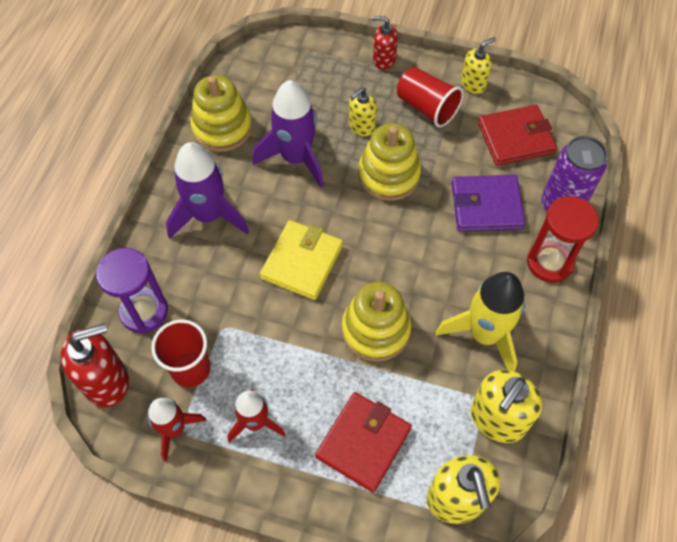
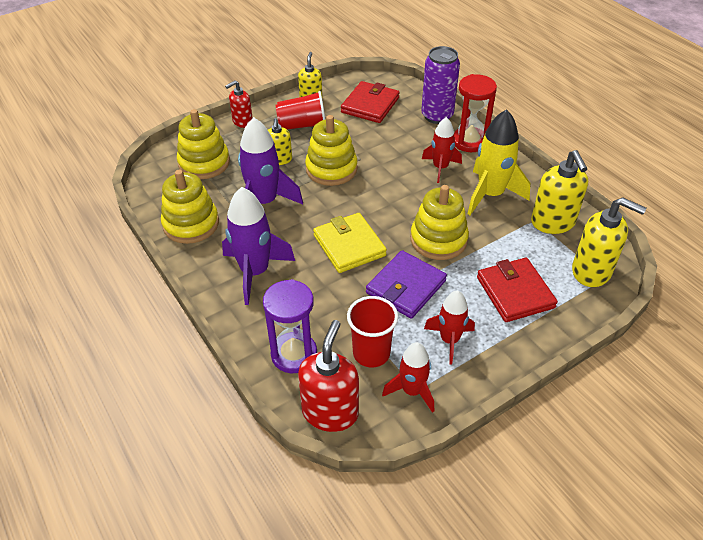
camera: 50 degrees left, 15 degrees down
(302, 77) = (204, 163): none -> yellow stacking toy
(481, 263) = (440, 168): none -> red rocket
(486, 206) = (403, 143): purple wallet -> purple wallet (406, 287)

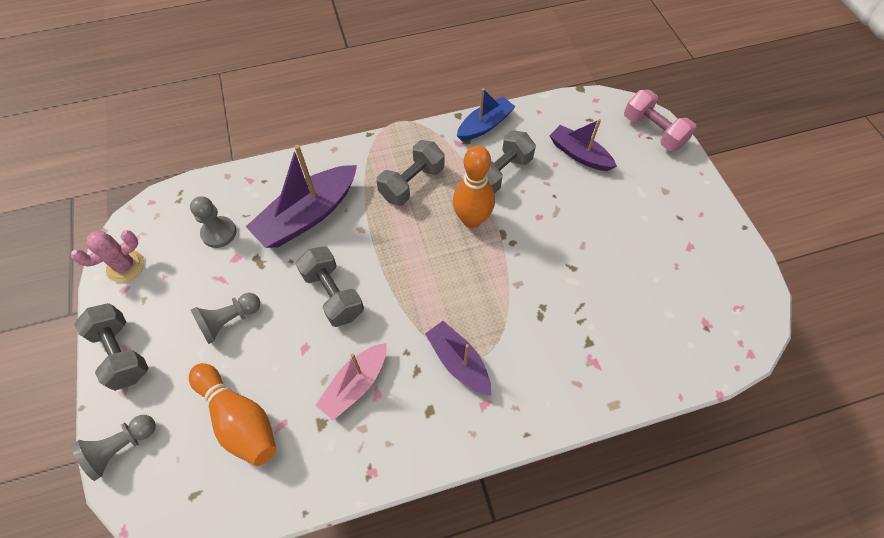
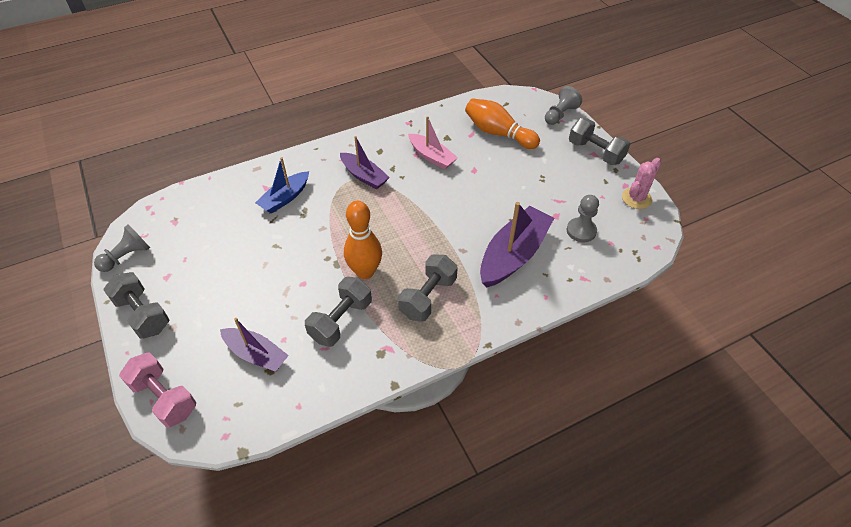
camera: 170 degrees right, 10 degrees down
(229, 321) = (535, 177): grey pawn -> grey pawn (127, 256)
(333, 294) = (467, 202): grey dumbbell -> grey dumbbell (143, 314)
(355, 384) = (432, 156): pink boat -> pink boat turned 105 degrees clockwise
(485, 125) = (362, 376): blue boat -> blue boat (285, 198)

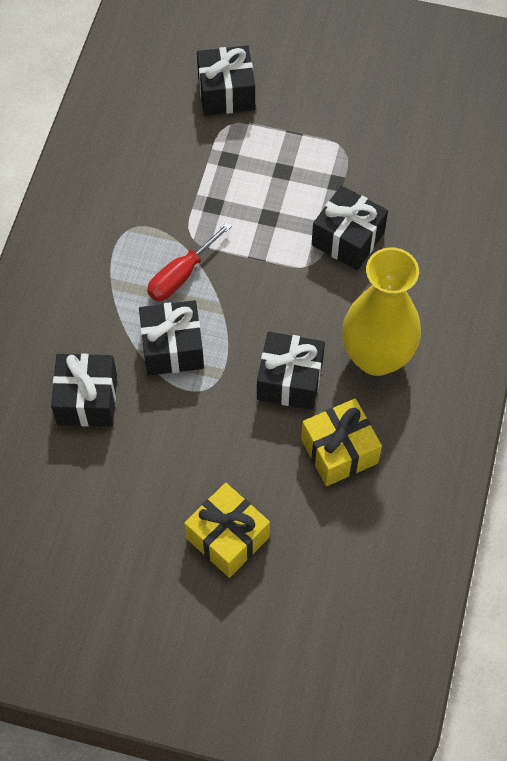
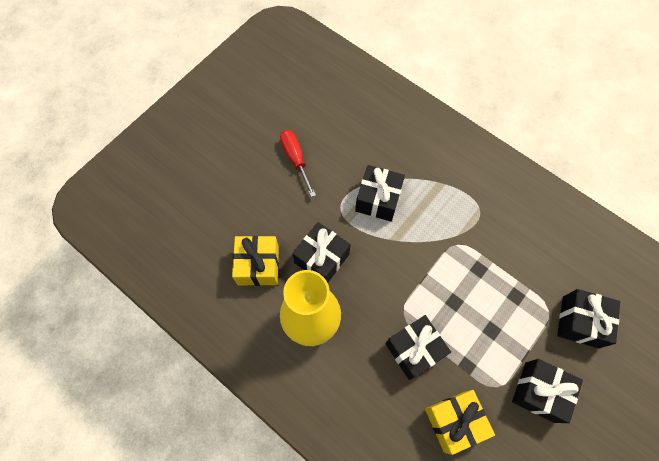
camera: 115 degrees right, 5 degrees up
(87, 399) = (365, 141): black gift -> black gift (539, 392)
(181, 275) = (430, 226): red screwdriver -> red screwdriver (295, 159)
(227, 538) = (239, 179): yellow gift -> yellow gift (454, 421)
==
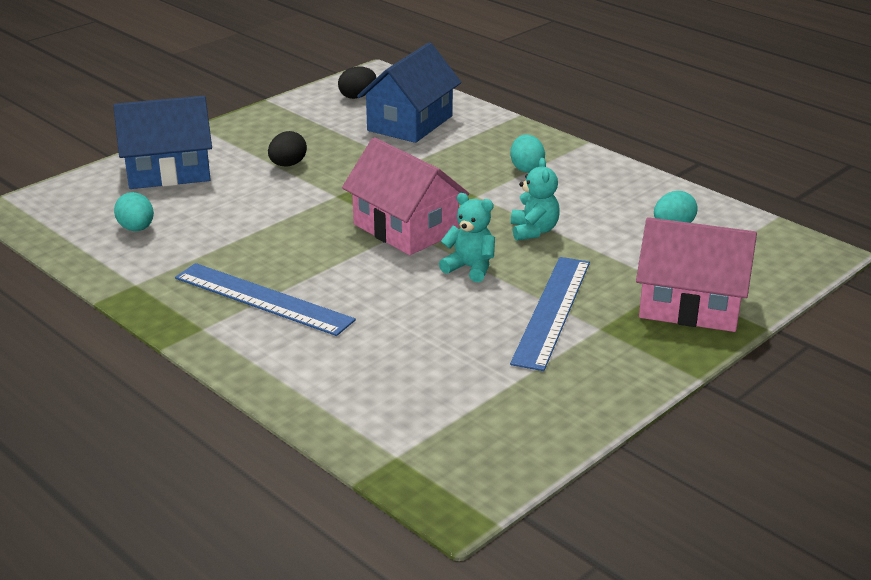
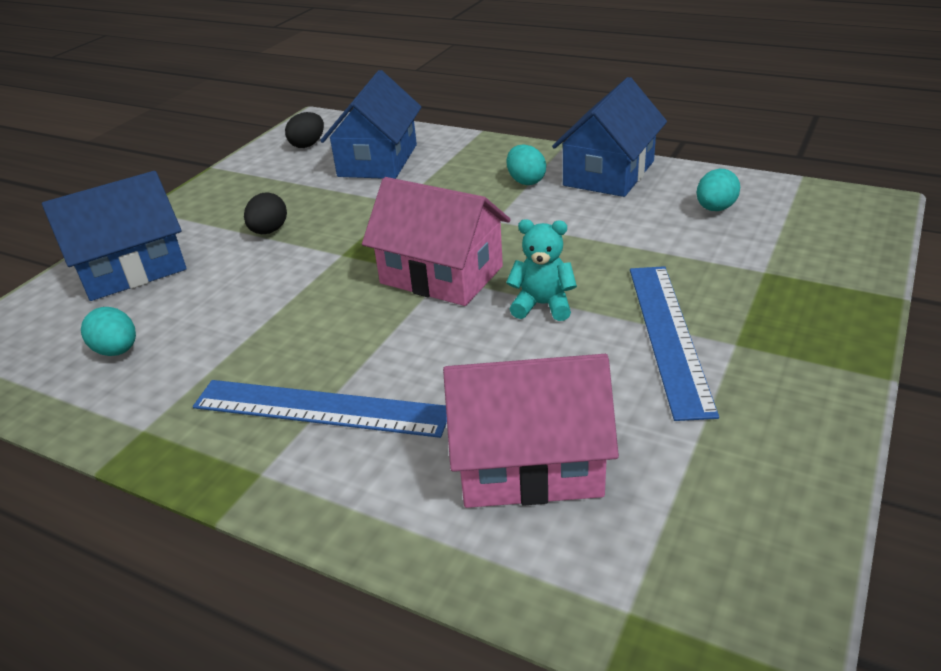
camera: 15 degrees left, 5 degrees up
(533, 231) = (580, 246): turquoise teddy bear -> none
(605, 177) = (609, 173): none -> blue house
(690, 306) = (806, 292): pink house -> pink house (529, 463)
...
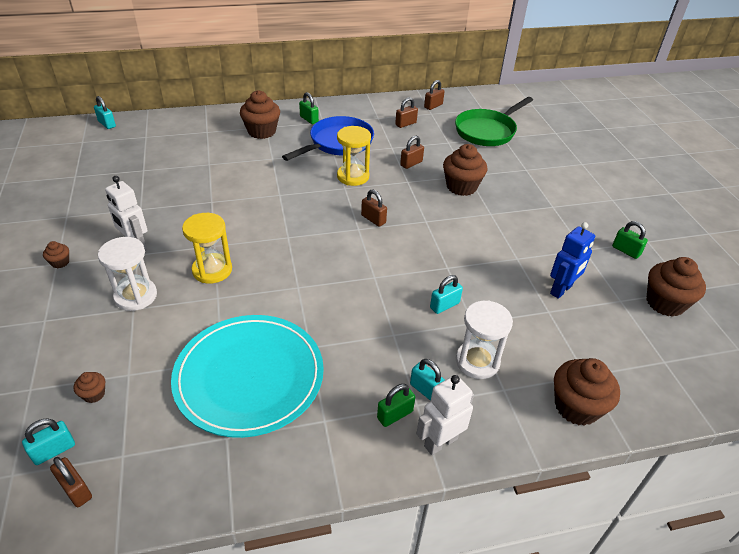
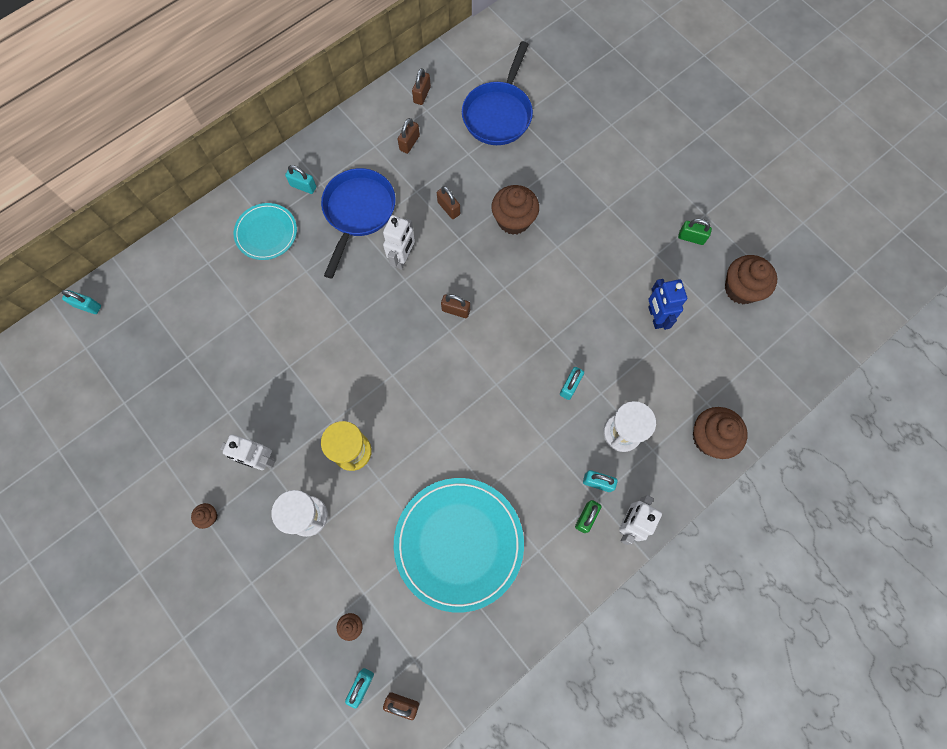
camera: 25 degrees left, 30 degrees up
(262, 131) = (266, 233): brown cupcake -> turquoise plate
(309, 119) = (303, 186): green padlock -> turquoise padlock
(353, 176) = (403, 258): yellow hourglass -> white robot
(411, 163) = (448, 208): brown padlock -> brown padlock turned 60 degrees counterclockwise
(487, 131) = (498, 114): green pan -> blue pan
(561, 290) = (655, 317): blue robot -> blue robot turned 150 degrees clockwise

Work to be completed:
Will you return exactly the lines above from the one with "camera: 25 degrees left, 30 degrees up" down to the one with "(561, 290) = (655, 317): blue", counting both as part of the range?

Response to the task:
camera: 25 degrees left, 30 degrees up
(262, 131) = (266, 233): brown cupcake -> turquoise plate
(309, 119) = (303, 186): green padlock -> turquoise padlock
(353, 176) = (403, 258): yellow hourglass -> white robot
(411, 163) = (448, 208): brown padlock -> brown padlock turned 60 degrees counterclockwise
(487, 131) = (498, 114): green pan -> blue pan
(561, 290) = (655, 317): blue robot -> blue robot turned 150 degrees clockwise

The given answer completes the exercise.